┌─ Task input
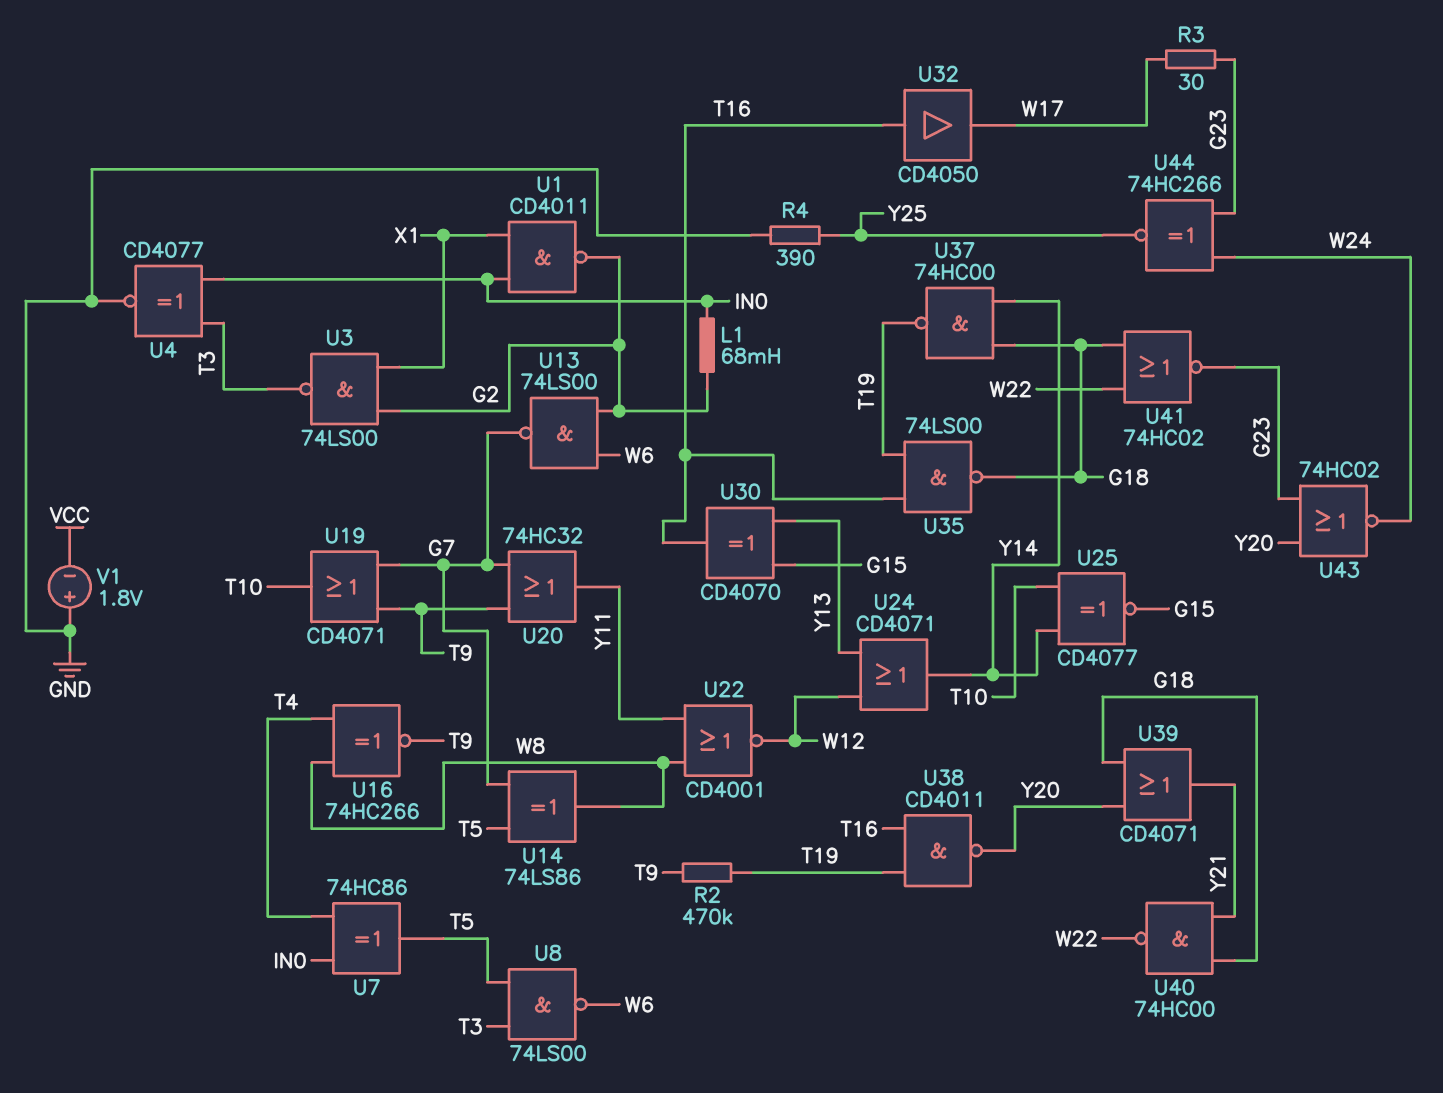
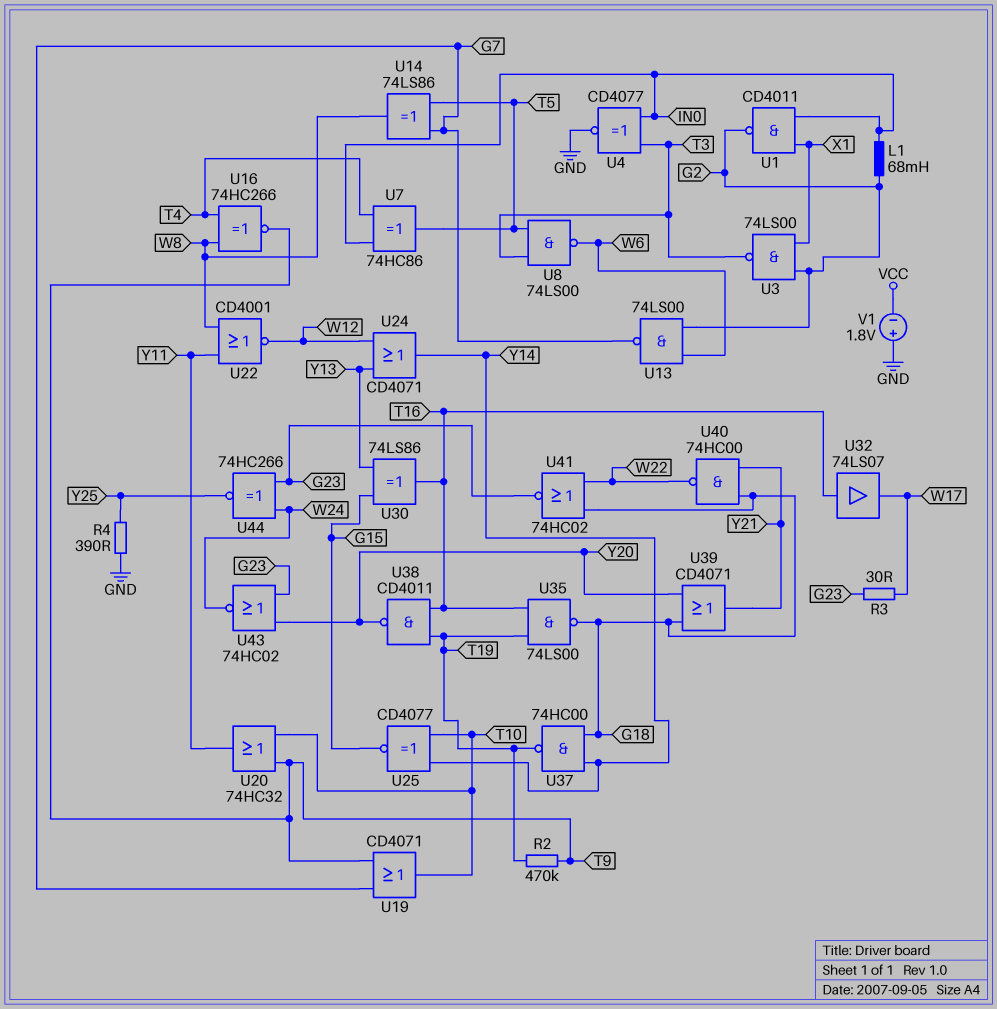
U20: OR 74HC32 (in G7, in T9, out Y11) -> OR 74HC32 (in T9, in T10, out Y11)
U30: XOR CD4070 (in G15, in Y13, out T16) -> XOR 74LS86 (in G15, in Y13, out T16)
U32: buffer CD4050 (in T16, out W17) -> buffer 74LS07 (in T16, out W17)

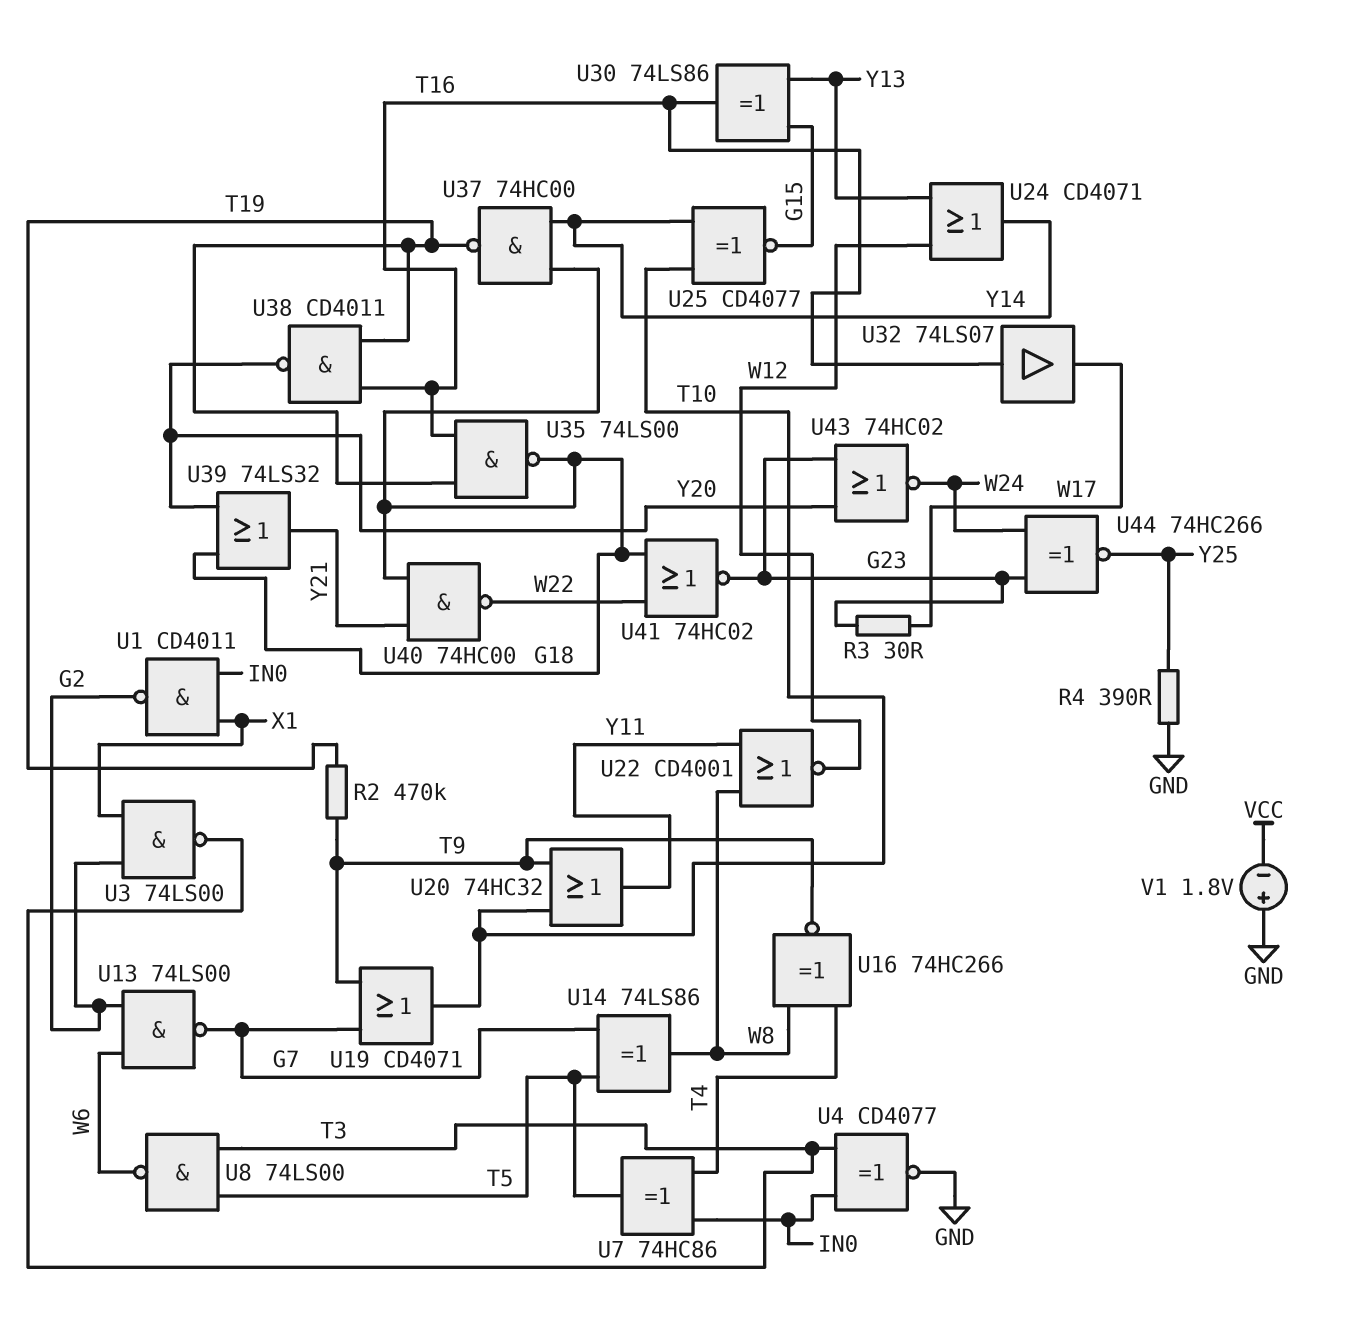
L1: 68mH (G2, IN0) -> none
U39: OR CD4071 (in G18, in Y20, out Y21) -> OR 74LS32 (in G18, in Y20, out Y21)

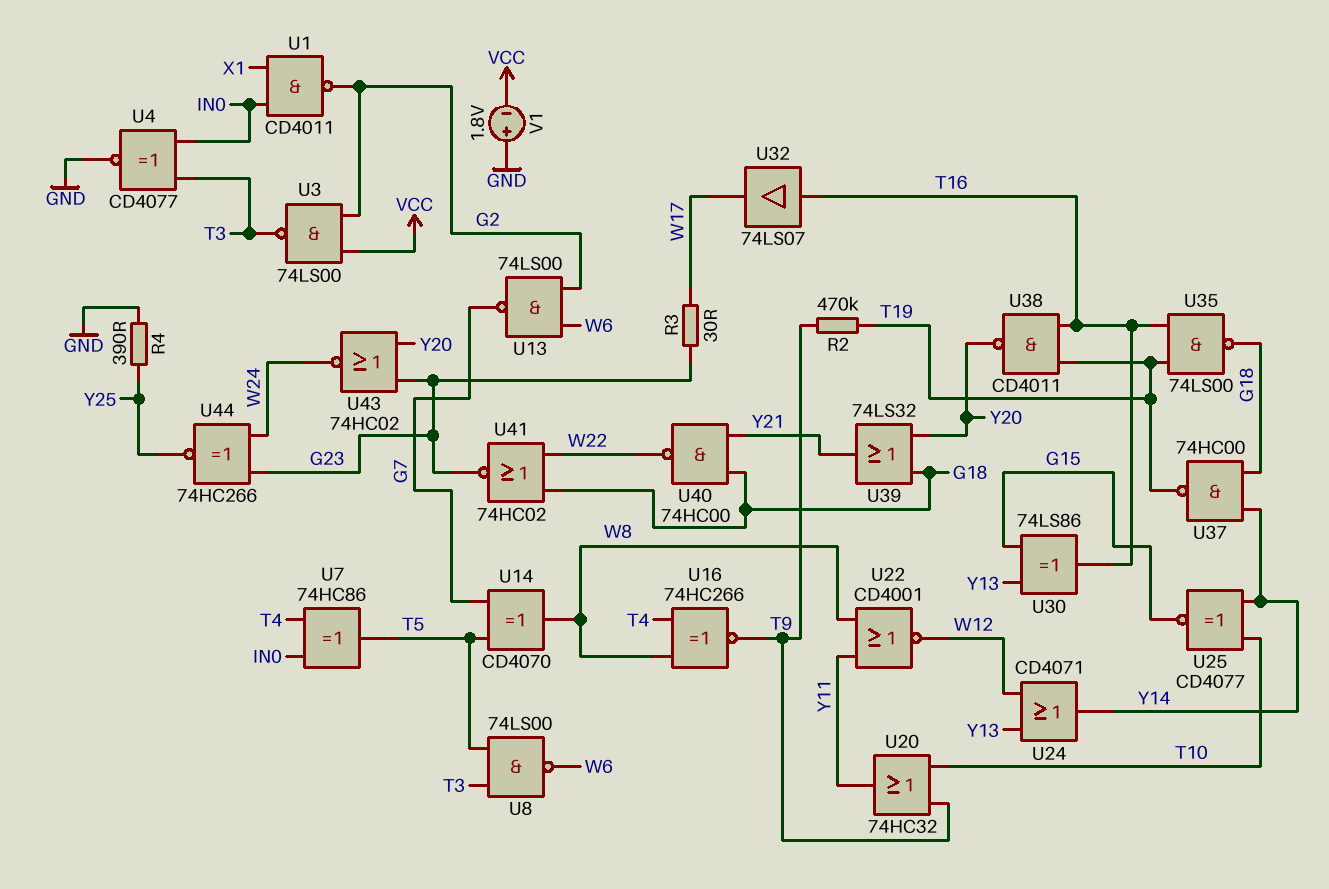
U3: NAND 74LS00 (in G2, in X1, out T3) -> NAND 74LS00 (in G2, in VCC, out T3)
U14: XOR 74LS86 (in G7, in T5, out W8) -> XOR CD4070 (in G7, in T5, out W8)
U19: OR CD4071 (in G7, in T9, out T10) -> none

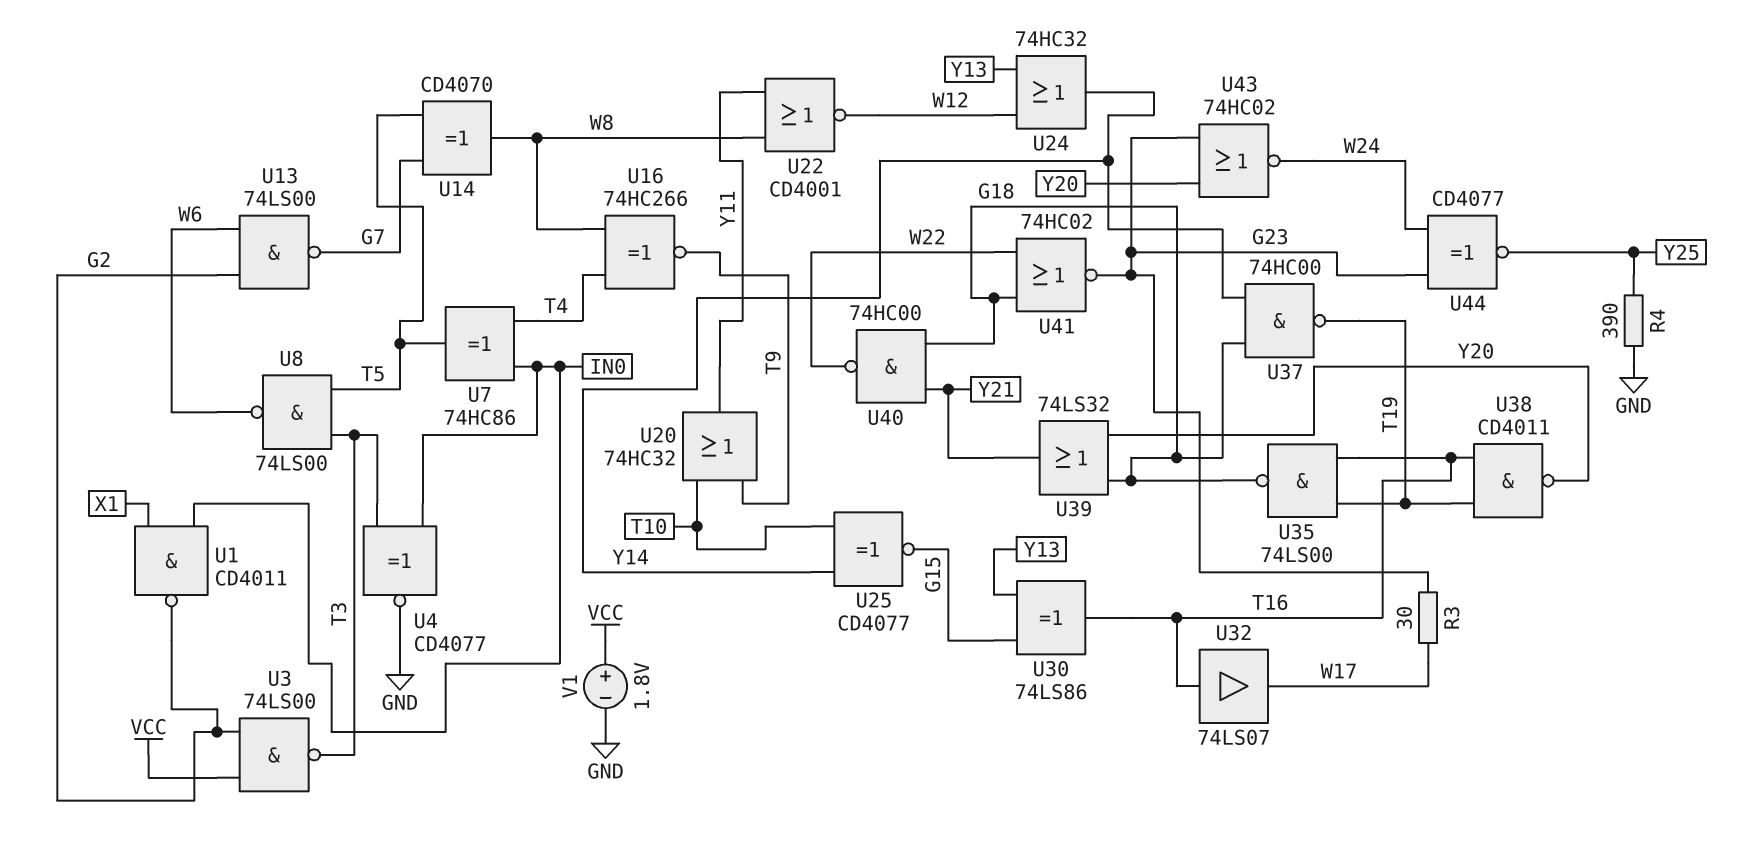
R2: 470k (T9, T19) -> none
U24: OR CD4071 (in W12, in Y13, out Y14) -> OR 74HC32 (in W12, in Y13, out Y14)
U44: XNOR 74HC266 (in G23, in W24, out Y25) -> XNOR CD4077 (in G23, in W24, out Y25)
V1: 1.8V (plus GND, minus VCC) -> 1.8V (plus VCC, minus GND)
└─
Aim of the exercise
With the pictures removed, return all the entries exactly.

Answer space
U20: OR 74HC32 (in G7, in T9, out Y11) -> OR 74HC32 (in T9, in T10, out Y11)
U30: XOR CD4070 (in G15, in Y13, out T16) -> XOR 74LS86 (in G15, in Y13, out T16)
U32: buffer CD4050 (in T16, out W17) -> buffer 74LS07 (in T16, out W17)

L1: 68mH (G2, IN0) -> none
U39: OR CD4071 (in G18, in Y20, out Y21) -> OR 74LS32 (in G18, in Y20, out Y21)

U3: NAND 74LS00 (in G2, in X1, out T3) -> NAND 74LS00 (in G2, in VCC, out T3)
U14: XOR 74LS86 (in G7, in T5, out W8) -> XOR CD4070 (in G7, in T5, out W8)
U19: OR CD4071 (in G7, in T9, out T10) -> none

R2: 470k (T9, T19) -> none
U24: OR CD4071 (in W12, in Y13, out Y14) -> OR 74HC32 (in W12, in Y13, out Y14)
U44: XNOR 74HC266 (in G23, in W24, out Y25) -> XNOR CD4077 (in G23, in W24, out Y25)
V1: 1.8V (plus GND, minus VCC) -> 1.8V (plus VCC, minus GND)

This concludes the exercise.